:: AIM OF THE EXERCISE ::
Copy out every line of the listing below, word for word and in the same order.

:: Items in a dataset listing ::

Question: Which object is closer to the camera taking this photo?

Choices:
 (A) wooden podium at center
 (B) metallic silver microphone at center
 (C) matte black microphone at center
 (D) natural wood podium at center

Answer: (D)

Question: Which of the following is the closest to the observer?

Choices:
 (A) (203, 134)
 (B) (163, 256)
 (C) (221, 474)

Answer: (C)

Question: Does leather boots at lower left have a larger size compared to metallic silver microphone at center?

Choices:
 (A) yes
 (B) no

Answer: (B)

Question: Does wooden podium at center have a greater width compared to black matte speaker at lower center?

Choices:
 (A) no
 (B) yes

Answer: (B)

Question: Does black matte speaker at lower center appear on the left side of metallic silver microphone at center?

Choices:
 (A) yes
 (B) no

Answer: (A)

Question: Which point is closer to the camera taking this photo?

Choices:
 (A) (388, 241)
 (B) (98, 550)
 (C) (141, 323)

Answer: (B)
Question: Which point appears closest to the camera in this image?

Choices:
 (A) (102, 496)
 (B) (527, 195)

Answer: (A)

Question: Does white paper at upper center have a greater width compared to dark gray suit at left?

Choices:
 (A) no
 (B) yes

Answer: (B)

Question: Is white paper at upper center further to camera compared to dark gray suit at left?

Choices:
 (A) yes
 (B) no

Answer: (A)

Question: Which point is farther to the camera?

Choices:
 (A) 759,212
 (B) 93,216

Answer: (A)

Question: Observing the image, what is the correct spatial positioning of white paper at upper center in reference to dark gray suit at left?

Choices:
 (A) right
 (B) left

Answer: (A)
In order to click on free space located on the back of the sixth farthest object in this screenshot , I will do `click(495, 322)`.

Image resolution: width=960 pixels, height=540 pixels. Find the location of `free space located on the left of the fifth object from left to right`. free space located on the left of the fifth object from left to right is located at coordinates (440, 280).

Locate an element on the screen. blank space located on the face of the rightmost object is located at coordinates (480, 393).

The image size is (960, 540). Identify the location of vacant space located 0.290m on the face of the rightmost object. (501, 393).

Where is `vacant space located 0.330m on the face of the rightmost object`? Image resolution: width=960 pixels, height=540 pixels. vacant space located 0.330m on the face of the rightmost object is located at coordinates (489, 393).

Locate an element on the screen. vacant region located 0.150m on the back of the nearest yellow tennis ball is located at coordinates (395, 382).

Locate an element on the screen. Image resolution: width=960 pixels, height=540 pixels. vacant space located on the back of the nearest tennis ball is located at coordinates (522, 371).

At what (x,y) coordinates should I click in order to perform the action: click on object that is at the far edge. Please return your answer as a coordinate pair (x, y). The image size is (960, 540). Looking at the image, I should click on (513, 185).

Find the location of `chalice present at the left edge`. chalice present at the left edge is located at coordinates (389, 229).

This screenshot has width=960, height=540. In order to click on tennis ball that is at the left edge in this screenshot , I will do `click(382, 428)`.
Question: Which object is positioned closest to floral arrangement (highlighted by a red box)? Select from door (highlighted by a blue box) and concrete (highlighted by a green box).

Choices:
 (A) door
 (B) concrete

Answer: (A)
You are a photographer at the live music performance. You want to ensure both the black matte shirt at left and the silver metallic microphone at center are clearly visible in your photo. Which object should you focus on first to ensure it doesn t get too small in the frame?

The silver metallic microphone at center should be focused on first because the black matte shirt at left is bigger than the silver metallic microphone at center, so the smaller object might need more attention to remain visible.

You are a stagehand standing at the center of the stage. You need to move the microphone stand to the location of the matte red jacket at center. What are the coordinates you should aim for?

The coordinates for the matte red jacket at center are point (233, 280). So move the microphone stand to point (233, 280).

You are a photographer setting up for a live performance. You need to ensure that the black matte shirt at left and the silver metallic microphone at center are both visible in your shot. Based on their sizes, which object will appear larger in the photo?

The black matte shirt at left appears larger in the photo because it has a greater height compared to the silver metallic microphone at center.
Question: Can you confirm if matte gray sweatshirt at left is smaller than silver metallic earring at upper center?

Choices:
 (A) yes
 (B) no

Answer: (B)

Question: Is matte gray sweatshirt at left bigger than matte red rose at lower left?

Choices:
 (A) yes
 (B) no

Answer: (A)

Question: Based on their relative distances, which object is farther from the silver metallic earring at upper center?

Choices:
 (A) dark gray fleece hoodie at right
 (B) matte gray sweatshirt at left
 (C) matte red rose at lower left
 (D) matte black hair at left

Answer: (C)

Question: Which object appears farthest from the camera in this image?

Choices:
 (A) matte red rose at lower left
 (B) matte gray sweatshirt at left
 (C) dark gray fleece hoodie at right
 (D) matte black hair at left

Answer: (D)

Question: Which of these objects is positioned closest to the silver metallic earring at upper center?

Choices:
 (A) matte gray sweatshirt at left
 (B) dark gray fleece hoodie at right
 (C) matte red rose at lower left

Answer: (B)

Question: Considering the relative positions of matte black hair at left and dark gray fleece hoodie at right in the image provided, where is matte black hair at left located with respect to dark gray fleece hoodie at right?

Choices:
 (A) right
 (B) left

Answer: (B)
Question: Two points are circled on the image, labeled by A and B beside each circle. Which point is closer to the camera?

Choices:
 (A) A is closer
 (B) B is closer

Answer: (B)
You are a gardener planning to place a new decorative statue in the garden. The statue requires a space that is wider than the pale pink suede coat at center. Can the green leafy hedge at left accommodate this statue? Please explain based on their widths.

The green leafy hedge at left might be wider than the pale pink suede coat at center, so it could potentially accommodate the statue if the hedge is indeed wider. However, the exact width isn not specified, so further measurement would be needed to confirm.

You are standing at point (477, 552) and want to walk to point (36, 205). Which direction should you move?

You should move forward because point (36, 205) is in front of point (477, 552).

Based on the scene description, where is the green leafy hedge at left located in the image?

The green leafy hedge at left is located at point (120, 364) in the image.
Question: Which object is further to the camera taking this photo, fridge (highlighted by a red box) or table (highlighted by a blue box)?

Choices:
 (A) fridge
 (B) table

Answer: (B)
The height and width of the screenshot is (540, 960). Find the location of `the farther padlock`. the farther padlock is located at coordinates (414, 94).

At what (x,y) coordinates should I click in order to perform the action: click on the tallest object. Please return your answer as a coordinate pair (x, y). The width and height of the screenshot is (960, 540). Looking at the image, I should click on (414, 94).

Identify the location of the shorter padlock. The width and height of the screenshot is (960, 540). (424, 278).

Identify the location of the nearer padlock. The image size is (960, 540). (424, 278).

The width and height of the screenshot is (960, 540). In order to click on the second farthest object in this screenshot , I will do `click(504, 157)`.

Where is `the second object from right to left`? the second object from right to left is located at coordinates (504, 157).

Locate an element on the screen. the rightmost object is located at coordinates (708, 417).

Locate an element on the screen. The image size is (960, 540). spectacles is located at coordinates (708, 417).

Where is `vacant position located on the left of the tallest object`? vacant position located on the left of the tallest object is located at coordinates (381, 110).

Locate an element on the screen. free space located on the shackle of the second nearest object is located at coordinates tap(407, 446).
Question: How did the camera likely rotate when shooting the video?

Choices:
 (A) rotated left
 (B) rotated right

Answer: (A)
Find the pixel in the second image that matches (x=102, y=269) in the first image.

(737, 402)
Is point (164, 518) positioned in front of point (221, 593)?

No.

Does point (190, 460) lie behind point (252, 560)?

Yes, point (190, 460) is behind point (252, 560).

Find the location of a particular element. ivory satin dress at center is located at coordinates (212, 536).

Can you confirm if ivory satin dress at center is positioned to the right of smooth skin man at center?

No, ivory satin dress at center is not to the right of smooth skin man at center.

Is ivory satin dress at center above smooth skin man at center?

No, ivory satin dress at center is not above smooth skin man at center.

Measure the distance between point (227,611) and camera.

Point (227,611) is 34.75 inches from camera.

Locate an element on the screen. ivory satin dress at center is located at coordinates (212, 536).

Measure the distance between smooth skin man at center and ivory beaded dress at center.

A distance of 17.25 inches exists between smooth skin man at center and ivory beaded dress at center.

:: PROBLEM SOLUTION ::
Question: Which object is closer to the camera taking this photo?

Choices:
 (A) wooden podium at center
 (B) metallic silver microphone at center
 (C) matte black microphone at center
 (D) natural wood podium at center

Answer: (D)

Question: Which of the following is the closest to the observer?

Choices:
 (A) (203, 134)
 (B) (163, 256)
 (C) (221, 474)

Answer: (C)

Question: Does leather boots at lower left have a larger size compared to metallic silver microphone at center?

Choices:
 (A) yes
 (B) no

Answer: (B)

Question: Does wooden podium at center have a greater width compared to black matte speaker at lower center?

Choices:
 (A) no
 (B) yes

Answer: (B)

Question: Does black matte speaker at lower center appear on the left side of metallic silver microphone at center?

Choices:
 (A) yes
 (B) no

Answer: (A)

Question: Which point is closer to the camera taking this photo?

Choices:
 (A) (388, 241)
 (B) (98, 550)
 (C) (141, 323)

Answer: (B)
Question: Which point appears closest to the camera in this image?

Choices:
 (A) (102, 496)
 (B) (527, 195)

Answer: (A)

Question: Does white paper at upper center have a greater width compared to dark gray suit at left?

Choices:
 (A) no
 (B) yes

Answer: (B)

Question: Is white paper at upper center further to camera compared to dark gray suit at left?

Choices:
 (A) yes
 (B) no

Answer: (A)

Question: Which point is farther to the camera?

Choices:
 (A) 759,212
 (B) 93,216

Answer: (A)

Question: Observing the image, what is the correct spatial positioning of white paper at upper center in reference to dark gray suit at left?

Choices:
 (A) right
 (B) left

Answer: (A)
In order to click on free space located on the back of the sixth farthest object in this screenshot , I will do `click(495, 322)`.

Image resolution: width=960 pixels, height=540 pixels. Find the location of `free space located on the left of the fifth object from left to right`. free space located on the left of the fifth object from left to right is located at coordinates (440, 280).

Locate an element on the screen. blank space located on the face of the rightmost object is located at coordinates (480, 393).

The image size is (960, 540). Identify the location of vacant space located 0.290m on the face of the rightmost object. (501, 393).

Where is `vacant space located 0.330m on the face of the rightmost object`? Image resolution: width=960 pixels, height=540 pixels. vacant space located 0.330m on the face of the rightmost object is located at coordinates (489, 393).

Locate an element on the screen. vacant region located 0.150m on the back of the nearest yellow tennis ball is located at coordinates (395, 382).

Locate an element on the screen. Image resolution: width=960 pixels, height=540 pixels. vacant space located on the back of the nearest tennis ball is located at coordinates (522, 371).

At what (x,y) coordinates should I click in order to perform the action: click on object that is at the far edge. Please return your answer as a coordinate pair (x, y). The image size is (960, 540). Looking at the image, I should click on (513, 185).

Find the location of `chalice present at the left edge`. chalice present at the left edge is located at coordinates (389, 229).

This screenshot has width=960, height=540. In order to click on tennis ball that is at the left edge in this screenshot , I will do `click(382, 428)`.
Question: Which object is positioned closest to floral arrangement (highlighted by a red box)? Select from door (highlighted by a blue box) and concrete (highlighted by a green box).

Choices:
 (A) door
 (B) concrete

Answer: (A)
You are a photographer at the live music performance. You want to ensure both the black matte shirt at left and the silver metallic microphone at center are clearly visible in your photo. Which object should you focus on first to ensure it doesn t get too small in the frame?

The silver metallic microphone at center should be focused on first because the black matte shirt at left is bigger than the silver metallic microphone at center, so the smaller object might need more attention to remain visible.

You are a stagehand standing at the center of the stage. You need to move the microphone stand to the location of the matte red jacket at center. What are the coordinates you should aim for?

The coordinates for the matte red jacket at center are point (233, 280). So move the microphone stand to point (233, 280).

You are a photographer setting up for a live performance. You need to ensure that the black matte shirt at left and the silver metallic microphone at center are both visible in your shot. Based on their sizes, which object will appear larger in the photo?

The black matte shirt at left appears larger in the photo because it has a greater height compared to the silver metallic microphone at center.
Question: Can you confirm if matte gray sweatshirt at left is smaller than silver metallic earring at upper center?

Choices:
 (A) yes
 (B) no

Answer: (B)

Question: Is matte gray sweatshirt at left bigger than matte red rose at lower left?

Choices:
 (A) yes
 (B) no

Answer: (A)

Question: Based on their relative distances, which object is farther from the silver metallic earring at upper center?

Choices:
 (A) dark gray fleece hoodie at right
 (B) matte gray sweatshirt at left
 (C) matte red rose at lower left
 (D) matte black hair at left

Answer: (C)

Question: Which object appears farthest from the camera in this image?

Choices:
 (A) matte red rose at lower left
 (B) matte gray sweatshirt at left
 (C) dark gray fleece hoodie at right
 (D) matte black hair at left

Answer: (D)

Question: Which of these objects is positioned closest to the silver metallic earring at upper center?

Choices:
 (A) matte gray sweatshirt at left
 (B) dark gray fleece hoodie at right
 (C) matte red rose at lower left

Answer: (B)

Question: Considering the relative positions of matte black hair at left and dark gray fleece hoodie at right in the image provided, where is matte black hair at left located with respect to dark gray fleece hoodie at right?

Choices:
 (A) right
 (B) left

Answer: (B)
Question: Two points are circled on the image, labeled by A and B beside each circle. Which point is closer to the camera?

Choices:
 (A) A is closer
 (B) B is closer

Answer: (B)
You are a gardener planning to place a new decorative statue in the garden. The statue requires a space that is wider than the pale pink suede coat at center. Can the green leafy hedge at left accommodate this statue? Please explain based on their widths.

The green leafy hedge at left might be wider than the pale pink suede coat at center, so it could potentially accommodate the statue if the hedge is indeed wider. However, the exact width isn not specified, so further measurement would be needed to confirm.

You are standing at point (477, 552) and want to walk to point (36, 205). Which direction should you move?

You should move forward because point (36, 205) is in front of point (477, 552).

Based on the scene description, where is the green leafy hedge at left located in the image?

The green leafy hedge at left is located at point (120, 364) in the image.
Question: Which object is further to the camera taking this photo, fridge (highlighted by a red box) or table (highlighted by a blue box)?

Choices:
 (A) fridge
 (B) table

Answer: (B)
The height and width of the screenshot is (540, 960). Find the location of `the farther padlock`. the farther padlock is located at coordinates (414, 94).

At what (x,y) coordinates should I click in order to perform the action: click on the tallest object. Please return your answer as a coordinate pair (x, y). The width and height of the screenshot is (960, 540). Looking at the image, I should click on (414, 94).

Identify the location of the shorter padlock. The width and height of the screenshot is (960, 540). (424, 278).

Identify the location of the nearer padlock. The image size is (960, 540). (424, 278).

The width and height of the screenshot is (960, 540). In order to click on the second farthest object in this screenshot , I will do `click(504, 157)`.

Where is `the second object from right to left`? the second object from right to left is located at coordinates (504, 157).

Locate an element on the screen. the rightmost object is located at coordinates (708, 417).

Locate an element on the screen. The image size is (960, 540). spectacles is located at coordinates (708, 417).

Where is `vacant position located on the left of the tallest object`? vacant position located on the left of the tallest object is located at coordinates (381, 110).

Locate an element on the screen. free space located on the shackle of the second nearest object is located at coordinates tap(407, 446).
Question: How did the camera likely rotate when shooting the video?

Choices:
 (A) rotated left
 (B) rotated right

Answer: (A)
Find the pixel in the second image that matches (x=102, y=269) in the first image.

(737, 402)
Is point (164, 518) positioned in front of point (221, 593)?

No.

Does point (190, 460) lie behind point (252, 560)?

Yes, point (190, 460) is behind point (252, 560).

Find the location of a particular element. ivory satin dress at center is located at coordinates (212, 536).

Can you confirm if ivory satin dress at center is positioned to the right of smooth skin man at center?

No, ivory satin dress at center is not to the right of smooth skin man at center.

Is ivory satin dress at center above smooth skin man at center?

No, ivory satin dress at center is not above smooth skin man at center.

Measure the distance between point (227,611) and camera.

Point (227,611) is 34.75 inches from camera.

Locate an element on the screen. ivory satin dress at center is located at coordinates (212, 536).

Measure the distance between smooth skin man at center and ivory beaded dress at center.

A distance of 17.25 inches exists between smooth skin man at center and ivory beaded dress at center.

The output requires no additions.